Directions for this task: The required result is the number of lines below that hold the word "VCTRL", stated without anything else.
################
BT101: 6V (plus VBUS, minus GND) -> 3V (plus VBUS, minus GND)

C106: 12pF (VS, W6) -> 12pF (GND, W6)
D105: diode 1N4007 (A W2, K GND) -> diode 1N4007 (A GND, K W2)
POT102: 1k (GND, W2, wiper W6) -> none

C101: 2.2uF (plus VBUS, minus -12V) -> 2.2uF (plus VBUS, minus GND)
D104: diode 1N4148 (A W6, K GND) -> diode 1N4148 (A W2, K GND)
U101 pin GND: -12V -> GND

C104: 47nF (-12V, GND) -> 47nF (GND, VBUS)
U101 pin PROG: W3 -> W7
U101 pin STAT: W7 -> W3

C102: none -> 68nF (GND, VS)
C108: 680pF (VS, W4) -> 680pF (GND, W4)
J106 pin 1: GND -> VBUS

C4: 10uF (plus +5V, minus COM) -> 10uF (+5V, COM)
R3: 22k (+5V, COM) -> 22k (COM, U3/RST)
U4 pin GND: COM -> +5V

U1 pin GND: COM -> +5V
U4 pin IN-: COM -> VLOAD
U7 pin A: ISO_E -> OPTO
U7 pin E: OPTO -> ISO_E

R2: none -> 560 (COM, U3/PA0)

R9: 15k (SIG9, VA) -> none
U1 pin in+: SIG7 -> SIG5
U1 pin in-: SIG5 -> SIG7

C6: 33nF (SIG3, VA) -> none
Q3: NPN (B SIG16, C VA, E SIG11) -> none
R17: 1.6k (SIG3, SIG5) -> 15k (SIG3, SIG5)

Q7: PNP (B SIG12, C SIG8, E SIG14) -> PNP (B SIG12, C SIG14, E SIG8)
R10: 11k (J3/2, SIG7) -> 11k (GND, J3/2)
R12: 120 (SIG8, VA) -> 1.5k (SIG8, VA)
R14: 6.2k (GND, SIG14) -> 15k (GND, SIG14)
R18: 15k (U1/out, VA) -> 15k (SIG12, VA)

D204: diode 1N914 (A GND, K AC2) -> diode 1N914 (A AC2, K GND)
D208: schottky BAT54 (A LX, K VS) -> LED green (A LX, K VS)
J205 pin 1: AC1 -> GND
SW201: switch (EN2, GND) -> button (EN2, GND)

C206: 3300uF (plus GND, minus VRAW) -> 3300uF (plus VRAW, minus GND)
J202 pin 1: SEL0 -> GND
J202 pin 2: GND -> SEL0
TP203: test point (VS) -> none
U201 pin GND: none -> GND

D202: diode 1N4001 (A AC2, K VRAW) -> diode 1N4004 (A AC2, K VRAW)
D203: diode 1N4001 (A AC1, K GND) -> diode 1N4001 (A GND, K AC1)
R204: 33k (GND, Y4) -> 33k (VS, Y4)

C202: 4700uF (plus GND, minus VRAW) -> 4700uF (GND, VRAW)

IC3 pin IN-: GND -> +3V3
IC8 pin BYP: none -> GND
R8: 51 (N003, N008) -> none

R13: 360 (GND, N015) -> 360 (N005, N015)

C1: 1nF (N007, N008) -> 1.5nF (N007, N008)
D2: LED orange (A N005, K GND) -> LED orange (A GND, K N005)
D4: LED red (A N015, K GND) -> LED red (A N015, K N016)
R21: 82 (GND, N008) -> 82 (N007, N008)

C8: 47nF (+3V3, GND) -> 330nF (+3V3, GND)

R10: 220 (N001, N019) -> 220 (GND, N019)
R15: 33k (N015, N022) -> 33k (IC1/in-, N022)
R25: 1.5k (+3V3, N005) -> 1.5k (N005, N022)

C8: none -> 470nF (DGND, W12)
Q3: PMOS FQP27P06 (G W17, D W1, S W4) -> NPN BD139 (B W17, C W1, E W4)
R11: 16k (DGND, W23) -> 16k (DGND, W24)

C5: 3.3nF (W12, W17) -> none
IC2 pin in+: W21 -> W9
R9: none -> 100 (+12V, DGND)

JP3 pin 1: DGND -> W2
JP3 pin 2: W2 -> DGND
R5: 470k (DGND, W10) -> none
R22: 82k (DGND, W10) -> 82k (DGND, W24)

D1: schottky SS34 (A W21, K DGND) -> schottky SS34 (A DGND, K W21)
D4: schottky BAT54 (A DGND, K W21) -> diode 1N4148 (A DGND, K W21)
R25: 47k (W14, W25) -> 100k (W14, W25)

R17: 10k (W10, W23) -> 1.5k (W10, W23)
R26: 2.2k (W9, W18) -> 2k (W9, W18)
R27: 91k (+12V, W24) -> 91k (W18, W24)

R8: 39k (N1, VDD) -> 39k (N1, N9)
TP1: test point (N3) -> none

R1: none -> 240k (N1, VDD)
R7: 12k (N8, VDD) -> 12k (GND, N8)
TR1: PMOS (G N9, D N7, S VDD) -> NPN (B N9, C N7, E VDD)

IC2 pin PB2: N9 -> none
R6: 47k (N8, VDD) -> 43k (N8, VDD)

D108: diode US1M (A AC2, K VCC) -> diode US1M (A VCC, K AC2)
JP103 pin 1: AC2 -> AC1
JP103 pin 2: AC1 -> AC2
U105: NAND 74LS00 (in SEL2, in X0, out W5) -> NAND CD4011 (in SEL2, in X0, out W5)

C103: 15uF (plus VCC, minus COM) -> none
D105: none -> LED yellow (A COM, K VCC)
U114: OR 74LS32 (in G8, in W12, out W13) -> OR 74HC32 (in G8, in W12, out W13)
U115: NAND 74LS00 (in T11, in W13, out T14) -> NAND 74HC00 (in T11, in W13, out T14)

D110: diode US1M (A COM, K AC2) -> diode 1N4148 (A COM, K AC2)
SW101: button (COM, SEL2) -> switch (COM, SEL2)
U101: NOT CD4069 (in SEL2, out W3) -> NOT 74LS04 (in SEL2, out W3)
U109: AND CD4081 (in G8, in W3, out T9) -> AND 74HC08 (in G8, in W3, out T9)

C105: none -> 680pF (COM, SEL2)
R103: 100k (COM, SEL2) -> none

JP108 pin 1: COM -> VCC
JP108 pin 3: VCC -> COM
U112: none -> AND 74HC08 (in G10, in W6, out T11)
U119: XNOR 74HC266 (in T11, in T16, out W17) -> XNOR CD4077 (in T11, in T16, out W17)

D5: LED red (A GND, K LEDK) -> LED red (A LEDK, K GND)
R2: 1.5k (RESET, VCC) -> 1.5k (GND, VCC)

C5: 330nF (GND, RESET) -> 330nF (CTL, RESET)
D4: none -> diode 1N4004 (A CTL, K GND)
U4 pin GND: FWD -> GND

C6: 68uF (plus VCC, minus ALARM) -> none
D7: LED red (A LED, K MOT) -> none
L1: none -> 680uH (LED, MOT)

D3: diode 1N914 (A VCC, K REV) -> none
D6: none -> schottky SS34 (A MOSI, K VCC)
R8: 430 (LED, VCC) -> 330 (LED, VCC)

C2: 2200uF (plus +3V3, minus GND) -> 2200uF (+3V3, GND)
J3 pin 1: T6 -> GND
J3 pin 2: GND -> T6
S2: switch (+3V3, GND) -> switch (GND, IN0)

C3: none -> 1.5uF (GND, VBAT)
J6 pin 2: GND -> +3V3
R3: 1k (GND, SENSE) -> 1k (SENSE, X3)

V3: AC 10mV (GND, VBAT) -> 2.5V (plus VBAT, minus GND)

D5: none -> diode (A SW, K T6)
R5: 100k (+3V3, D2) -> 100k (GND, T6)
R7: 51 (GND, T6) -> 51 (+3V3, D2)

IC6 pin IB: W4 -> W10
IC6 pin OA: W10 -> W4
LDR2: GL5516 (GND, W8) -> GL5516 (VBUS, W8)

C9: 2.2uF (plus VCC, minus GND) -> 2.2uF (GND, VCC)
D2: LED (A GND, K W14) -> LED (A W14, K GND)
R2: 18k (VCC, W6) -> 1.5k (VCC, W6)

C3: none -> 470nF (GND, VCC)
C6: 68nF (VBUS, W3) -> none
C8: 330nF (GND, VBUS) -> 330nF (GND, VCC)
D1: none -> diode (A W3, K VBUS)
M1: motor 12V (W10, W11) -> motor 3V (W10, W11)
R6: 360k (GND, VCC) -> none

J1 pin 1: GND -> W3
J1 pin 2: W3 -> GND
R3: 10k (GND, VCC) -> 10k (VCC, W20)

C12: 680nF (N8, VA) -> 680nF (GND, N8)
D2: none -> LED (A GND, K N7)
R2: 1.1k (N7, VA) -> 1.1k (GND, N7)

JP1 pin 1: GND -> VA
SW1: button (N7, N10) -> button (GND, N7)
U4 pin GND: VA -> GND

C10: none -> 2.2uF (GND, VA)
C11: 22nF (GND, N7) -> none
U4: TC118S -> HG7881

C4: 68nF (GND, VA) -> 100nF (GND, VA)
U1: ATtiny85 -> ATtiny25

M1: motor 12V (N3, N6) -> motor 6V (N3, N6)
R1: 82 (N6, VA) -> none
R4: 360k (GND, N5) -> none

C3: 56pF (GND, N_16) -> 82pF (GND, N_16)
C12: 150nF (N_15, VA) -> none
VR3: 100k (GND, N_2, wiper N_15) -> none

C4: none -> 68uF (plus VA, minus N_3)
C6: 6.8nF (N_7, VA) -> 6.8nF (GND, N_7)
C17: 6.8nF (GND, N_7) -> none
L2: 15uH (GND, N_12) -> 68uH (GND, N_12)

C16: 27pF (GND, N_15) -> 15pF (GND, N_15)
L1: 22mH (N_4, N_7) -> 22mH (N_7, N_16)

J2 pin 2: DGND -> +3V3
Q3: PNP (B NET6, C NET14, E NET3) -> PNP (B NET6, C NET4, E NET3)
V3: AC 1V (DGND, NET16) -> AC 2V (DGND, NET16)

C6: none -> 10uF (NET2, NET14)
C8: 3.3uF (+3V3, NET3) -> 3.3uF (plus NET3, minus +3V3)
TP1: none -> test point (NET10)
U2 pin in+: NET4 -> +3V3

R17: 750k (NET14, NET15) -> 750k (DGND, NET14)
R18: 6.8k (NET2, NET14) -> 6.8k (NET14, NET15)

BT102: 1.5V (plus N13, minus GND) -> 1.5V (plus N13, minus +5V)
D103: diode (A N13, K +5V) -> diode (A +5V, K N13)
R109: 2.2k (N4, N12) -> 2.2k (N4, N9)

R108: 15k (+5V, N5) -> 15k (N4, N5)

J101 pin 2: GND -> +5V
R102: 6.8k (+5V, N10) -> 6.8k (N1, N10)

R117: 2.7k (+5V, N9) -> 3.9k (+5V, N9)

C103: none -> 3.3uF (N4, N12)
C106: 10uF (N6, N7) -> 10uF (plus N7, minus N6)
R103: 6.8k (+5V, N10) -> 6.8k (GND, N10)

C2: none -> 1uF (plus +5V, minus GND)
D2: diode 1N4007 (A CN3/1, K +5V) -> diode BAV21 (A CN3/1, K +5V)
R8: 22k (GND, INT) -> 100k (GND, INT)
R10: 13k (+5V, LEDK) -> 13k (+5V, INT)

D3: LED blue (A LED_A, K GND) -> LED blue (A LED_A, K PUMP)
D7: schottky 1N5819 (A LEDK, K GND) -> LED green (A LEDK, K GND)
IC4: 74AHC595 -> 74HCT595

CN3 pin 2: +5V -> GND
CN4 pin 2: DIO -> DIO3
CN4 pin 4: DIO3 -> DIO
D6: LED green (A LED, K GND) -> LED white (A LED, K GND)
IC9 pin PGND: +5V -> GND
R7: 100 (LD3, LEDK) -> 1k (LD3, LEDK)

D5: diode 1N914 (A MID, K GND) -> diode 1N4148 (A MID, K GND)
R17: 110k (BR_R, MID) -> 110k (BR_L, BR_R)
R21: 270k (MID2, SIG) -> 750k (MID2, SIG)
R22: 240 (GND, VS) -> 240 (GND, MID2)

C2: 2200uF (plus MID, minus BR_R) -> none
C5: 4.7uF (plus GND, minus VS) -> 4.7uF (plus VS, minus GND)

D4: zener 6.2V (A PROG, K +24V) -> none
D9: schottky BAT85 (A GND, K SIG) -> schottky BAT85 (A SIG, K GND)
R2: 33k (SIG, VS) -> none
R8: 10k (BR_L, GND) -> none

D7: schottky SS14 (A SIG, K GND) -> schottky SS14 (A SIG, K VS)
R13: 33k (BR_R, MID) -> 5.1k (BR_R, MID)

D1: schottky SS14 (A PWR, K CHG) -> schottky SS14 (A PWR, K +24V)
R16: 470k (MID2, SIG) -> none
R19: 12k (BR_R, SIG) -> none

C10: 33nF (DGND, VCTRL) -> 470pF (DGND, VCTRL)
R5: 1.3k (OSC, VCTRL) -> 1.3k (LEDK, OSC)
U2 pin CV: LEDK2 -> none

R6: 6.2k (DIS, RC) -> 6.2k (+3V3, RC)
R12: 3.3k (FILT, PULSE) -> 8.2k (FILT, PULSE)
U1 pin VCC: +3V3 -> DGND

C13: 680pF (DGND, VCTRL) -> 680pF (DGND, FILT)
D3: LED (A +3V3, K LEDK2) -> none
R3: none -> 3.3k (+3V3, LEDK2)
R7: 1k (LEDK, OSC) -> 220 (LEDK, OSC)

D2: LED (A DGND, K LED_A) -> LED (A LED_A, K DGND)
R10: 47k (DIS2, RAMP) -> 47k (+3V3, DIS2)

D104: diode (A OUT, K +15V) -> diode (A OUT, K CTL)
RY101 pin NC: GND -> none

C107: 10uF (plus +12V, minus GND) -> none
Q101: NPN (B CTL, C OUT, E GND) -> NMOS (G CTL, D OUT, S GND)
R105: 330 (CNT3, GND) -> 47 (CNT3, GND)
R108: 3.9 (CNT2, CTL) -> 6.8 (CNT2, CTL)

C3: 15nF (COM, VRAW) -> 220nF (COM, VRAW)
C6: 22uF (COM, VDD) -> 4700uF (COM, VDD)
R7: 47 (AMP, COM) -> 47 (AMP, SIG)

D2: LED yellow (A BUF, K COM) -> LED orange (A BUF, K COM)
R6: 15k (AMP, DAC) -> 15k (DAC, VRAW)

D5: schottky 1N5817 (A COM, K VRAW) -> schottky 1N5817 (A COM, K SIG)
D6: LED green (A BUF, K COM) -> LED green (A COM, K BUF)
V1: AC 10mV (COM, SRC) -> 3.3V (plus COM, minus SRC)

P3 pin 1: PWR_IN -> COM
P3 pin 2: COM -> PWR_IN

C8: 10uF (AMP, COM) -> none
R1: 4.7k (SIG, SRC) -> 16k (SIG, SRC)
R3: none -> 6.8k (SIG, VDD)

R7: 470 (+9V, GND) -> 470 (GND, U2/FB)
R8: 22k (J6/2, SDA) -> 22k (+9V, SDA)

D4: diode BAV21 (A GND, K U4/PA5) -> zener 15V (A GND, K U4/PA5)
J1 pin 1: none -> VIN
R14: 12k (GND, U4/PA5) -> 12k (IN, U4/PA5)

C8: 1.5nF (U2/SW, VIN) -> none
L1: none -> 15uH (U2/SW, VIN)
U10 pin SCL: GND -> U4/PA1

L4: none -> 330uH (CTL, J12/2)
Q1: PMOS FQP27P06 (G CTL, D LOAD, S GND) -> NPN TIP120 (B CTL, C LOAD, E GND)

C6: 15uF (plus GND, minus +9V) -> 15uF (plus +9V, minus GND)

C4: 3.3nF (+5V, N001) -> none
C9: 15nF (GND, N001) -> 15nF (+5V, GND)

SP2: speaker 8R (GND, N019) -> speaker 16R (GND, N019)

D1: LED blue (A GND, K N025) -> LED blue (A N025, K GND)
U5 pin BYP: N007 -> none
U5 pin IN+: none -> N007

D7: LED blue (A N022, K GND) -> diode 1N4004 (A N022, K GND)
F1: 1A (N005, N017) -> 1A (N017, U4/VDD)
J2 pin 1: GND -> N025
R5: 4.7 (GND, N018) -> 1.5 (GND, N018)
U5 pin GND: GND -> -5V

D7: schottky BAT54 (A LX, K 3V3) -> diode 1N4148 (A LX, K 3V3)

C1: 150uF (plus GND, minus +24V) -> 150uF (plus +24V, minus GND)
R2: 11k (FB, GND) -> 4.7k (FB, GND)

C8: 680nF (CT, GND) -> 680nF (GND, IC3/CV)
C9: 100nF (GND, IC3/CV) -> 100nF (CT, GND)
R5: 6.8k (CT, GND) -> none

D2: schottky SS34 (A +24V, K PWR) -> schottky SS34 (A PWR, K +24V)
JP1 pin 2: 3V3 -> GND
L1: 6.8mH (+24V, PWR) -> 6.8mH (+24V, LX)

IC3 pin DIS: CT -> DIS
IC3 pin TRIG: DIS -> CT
################
Answer section: 3